▶ [What is being asked] All that is wanted is a word-for-word copy of the data from its first line to the line containing "JP1 pin 1: GND -> +15V", both included.

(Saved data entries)
◆ ◆ ◆ ◆ ◆

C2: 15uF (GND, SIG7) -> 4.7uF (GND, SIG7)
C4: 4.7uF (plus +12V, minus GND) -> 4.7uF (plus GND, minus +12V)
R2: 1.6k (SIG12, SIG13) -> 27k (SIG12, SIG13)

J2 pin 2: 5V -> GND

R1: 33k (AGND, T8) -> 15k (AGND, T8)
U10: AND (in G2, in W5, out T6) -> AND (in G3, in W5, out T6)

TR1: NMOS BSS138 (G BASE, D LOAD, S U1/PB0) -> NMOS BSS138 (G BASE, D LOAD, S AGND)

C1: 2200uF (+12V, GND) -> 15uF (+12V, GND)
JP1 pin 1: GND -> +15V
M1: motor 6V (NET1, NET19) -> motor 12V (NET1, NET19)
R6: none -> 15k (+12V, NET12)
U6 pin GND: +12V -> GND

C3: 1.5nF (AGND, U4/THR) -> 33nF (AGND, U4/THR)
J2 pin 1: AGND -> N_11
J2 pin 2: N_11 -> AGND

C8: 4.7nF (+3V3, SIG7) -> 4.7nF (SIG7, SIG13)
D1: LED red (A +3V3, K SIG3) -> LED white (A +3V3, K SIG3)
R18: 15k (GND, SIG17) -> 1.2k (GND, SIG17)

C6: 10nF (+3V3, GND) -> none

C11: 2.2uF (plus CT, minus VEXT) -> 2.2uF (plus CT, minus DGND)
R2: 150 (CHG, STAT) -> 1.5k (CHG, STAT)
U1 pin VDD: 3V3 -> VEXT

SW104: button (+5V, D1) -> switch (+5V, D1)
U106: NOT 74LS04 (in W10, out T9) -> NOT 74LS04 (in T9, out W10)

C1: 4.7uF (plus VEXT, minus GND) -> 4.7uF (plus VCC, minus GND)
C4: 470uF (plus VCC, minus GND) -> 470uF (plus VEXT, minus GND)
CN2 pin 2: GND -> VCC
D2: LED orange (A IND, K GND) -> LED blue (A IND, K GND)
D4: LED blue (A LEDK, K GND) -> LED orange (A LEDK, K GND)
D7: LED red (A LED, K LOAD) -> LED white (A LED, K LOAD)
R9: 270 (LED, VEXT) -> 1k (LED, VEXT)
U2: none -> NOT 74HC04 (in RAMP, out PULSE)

◆ ◆ ◆ ◆ ◆

▶ [Output of the exercise]
C2: 15uF (GND, SIG7) -> 4.7uF (GND, SIG7)
C4: 4.7uF (plus +12V, minus GND) -> 4.7uF (plus GND, minus +12V)
R2: 1.6k (SIG12, SIG13) -> 27k (SIG12, SIG13)

J2 pin 2: 5V -> GND

R1: 33k (AGND, T8) -> 15k (AGND, T8)
U10: AND (in G2, in W5, out T6) -> AND (in G3, in W5, out T6)

TR1: NMOS BSS138 (G BASE, D LOAD, S U1/PB0) -> NMOS BSS138 (G BASE, D LOAD, S AGND)

C1: 2200uF (+12V, GND) -> 15uF (+12V, GND)
JP1 pin 1: GND -> +15V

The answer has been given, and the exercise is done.